§ **To-do item**
Transcribe, word for word and without additions, each line below from the one containing "white cone [347,347,409,403]" through the one containing "purple light bulb [562,192,609,266]", both ends included.

§ **Material for the task**

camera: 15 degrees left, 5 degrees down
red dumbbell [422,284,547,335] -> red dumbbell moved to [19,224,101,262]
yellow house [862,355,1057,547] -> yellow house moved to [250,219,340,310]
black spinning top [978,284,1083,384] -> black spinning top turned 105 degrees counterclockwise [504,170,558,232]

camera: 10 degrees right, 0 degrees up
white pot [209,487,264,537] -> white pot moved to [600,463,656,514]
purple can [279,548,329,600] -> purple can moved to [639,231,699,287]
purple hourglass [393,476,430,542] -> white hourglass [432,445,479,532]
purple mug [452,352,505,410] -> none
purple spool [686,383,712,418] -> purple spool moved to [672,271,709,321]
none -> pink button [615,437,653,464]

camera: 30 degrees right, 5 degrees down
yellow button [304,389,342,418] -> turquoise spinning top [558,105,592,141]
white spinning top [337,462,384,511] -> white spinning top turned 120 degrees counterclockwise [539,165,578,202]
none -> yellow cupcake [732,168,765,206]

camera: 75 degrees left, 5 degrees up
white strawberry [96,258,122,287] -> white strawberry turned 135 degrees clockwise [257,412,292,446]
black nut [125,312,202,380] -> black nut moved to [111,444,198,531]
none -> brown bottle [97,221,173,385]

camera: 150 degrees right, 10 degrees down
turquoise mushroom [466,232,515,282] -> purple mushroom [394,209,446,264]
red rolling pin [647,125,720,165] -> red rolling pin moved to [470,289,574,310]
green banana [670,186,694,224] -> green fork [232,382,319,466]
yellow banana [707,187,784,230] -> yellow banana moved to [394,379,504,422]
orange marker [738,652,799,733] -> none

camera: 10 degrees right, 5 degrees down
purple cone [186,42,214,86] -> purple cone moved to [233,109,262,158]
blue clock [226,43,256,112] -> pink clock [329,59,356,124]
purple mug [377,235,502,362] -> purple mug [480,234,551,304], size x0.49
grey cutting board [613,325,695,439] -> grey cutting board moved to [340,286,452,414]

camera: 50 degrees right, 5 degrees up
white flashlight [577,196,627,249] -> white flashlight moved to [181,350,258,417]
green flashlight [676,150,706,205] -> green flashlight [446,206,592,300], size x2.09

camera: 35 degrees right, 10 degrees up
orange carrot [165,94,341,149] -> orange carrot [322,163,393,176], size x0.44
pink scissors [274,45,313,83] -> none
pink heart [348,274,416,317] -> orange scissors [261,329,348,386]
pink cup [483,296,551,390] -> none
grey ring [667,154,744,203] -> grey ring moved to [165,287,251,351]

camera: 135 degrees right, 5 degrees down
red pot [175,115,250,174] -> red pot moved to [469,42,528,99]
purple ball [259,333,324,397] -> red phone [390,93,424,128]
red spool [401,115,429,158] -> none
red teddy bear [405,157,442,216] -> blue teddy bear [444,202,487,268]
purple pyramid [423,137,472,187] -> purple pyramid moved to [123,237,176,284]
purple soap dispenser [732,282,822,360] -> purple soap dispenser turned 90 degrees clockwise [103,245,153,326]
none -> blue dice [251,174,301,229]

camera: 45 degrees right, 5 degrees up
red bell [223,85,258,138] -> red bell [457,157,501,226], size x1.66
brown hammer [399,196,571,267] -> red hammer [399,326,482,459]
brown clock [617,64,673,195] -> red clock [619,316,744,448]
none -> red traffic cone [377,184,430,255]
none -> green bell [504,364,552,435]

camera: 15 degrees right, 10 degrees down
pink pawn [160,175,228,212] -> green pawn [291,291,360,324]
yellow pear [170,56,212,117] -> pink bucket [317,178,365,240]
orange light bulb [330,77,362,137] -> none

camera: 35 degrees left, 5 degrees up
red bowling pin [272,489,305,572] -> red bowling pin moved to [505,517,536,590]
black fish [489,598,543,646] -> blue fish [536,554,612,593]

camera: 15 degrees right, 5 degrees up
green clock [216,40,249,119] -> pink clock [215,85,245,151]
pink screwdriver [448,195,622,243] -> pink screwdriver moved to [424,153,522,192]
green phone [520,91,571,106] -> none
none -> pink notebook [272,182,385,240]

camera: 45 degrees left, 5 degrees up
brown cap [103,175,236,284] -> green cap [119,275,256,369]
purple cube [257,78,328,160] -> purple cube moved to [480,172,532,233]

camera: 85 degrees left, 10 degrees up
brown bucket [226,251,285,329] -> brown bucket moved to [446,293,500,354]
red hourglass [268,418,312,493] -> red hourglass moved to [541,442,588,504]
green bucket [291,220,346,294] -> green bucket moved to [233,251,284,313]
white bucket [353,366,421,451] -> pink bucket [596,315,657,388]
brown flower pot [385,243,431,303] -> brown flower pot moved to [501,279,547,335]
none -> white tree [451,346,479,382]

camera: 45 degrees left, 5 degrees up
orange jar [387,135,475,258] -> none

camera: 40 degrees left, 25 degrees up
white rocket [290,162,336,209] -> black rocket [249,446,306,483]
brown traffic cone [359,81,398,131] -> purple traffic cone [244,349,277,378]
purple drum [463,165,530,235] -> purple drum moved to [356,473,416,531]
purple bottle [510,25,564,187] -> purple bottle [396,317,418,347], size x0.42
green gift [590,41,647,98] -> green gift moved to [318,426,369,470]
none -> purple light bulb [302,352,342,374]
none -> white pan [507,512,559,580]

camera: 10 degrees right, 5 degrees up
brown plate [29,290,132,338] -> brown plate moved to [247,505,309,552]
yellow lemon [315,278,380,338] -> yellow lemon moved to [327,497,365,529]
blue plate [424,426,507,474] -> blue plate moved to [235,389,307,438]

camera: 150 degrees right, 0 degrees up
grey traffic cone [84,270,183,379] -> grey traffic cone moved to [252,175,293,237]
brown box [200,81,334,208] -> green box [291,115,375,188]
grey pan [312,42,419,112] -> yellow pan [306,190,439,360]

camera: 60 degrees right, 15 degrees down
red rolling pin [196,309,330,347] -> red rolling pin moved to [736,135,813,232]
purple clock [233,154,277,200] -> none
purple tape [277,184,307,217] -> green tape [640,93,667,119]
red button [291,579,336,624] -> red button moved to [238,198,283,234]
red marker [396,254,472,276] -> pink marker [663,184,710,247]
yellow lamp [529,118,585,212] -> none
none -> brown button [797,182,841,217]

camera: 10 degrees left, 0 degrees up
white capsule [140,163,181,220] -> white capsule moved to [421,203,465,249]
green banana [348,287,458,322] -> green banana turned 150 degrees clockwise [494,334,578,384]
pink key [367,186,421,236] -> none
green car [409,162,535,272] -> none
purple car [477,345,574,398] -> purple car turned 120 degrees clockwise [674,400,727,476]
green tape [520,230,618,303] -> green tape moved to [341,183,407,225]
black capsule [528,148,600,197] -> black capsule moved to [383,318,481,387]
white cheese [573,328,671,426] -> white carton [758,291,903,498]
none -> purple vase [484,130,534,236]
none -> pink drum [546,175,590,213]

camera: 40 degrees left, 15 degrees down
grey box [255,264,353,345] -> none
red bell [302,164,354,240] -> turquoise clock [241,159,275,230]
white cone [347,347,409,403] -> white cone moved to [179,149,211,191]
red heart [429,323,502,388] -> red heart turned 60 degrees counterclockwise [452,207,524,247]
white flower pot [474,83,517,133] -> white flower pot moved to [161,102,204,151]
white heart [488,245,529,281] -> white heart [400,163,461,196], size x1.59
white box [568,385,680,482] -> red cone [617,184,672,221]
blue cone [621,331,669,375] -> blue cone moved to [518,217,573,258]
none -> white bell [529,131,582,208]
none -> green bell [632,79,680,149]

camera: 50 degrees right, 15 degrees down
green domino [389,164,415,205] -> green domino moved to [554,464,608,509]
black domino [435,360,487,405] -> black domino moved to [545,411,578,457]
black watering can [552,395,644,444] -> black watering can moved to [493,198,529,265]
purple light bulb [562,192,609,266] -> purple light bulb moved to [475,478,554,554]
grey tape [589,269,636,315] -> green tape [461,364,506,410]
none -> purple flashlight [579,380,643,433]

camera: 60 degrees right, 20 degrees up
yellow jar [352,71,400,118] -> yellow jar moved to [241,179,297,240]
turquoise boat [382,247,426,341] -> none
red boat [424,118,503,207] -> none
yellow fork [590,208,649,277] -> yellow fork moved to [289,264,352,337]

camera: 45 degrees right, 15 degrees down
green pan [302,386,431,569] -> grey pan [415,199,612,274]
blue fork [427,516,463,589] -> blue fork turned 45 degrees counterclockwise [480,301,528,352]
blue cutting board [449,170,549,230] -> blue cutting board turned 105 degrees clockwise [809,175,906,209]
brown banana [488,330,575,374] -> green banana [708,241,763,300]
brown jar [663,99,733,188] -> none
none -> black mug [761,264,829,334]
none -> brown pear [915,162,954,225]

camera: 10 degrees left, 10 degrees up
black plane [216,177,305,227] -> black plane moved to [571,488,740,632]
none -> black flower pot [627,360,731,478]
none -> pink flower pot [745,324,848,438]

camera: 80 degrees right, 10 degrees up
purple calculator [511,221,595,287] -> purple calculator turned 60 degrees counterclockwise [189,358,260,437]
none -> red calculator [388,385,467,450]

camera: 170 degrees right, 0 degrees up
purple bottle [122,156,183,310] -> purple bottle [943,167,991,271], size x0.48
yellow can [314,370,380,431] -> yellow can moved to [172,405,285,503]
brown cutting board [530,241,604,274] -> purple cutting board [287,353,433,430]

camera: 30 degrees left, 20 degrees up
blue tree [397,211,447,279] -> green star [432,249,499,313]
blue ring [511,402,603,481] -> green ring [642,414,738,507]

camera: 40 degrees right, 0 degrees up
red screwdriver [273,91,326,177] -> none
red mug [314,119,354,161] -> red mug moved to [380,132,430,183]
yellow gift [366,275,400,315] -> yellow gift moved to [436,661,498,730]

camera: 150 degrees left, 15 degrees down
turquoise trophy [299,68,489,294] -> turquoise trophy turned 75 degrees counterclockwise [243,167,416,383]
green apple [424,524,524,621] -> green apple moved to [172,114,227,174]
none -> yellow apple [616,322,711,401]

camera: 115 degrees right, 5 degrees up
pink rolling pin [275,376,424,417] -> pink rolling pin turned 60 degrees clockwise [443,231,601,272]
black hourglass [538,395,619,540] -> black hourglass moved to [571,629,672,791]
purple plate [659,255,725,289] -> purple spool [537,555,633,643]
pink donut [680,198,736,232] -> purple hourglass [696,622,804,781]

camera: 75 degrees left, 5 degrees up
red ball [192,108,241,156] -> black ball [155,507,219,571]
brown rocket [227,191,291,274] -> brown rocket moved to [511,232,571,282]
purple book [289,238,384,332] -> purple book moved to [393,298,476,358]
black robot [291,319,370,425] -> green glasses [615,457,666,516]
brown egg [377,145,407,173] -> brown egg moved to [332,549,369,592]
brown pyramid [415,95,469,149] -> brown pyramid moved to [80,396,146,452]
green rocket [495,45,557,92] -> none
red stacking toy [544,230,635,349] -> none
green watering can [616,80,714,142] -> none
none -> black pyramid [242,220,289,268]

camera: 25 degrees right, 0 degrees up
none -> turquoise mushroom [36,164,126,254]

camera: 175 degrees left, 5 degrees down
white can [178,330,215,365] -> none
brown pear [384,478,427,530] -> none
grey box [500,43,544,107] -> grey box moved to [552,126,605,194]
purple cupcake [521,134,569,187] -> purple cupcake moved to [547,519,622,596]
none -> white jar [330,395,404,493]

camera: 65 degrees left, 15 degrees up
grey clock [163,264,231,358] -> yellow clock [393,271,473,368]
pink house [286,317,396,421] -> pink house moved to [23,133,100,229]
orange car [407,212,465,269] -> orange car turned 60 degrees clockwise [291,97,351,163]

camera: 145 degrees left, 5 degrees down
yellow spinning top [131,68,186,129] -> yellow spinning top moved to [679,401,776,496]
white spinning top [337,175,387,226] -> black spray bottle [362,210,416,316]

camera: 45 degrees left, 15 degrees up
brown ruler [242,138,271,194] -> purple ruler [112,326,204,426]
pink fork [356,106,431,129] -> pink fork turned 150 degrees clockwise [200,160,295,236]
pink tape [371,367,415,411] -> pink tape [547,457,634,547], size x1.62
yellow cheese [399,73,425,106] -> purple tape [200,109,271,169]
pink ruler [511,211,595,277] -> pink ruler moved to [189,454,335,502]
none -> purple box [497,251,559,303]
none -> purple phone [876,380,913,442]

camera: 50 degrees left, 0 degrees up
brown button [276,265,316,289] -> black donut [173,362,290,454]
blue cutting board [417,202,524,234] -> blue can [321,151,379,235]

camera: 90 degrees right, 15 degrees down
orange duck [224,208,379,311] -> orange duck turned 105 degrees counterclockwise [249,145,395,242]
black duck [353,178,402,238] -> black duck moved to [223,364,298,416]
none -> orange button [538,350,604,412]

§ **Solution for this exercise**
white cone [347,347,409,403] -> white cone moved to [179,149,211,191]
red heart [429,323,502,388] -> red heart turned 60 degrees counterclockwise [452,207,524,247]
white flower pot [474,83,517,133] -> white flower pot moved to [161,102,204,151]
white heart [488,245,529,281] -> white heart [400,163,461,196], size x1.59
white box [568,385,680,482] -> red cone [617,184,672,221]
blue cone [621,331,669,375] -> blue cone moved to [518,217,573,258]
none -> white bell [529,131,582,208]
none -> green bell [632,79,680,149]

camera: 50 degrees right, 15 degrees down
green domino [389,164,415,205] -> green domino moved to [554,464,608,509]
black domino [435,360,487,405] -> black domino moved to [545,411,578,457]
black watering can [552,395,644,444] -> black watering can moved to [493,198,529,265]
purple light bulb [562,192,609,266] -> purple light bulb moved to [475,478,554,554]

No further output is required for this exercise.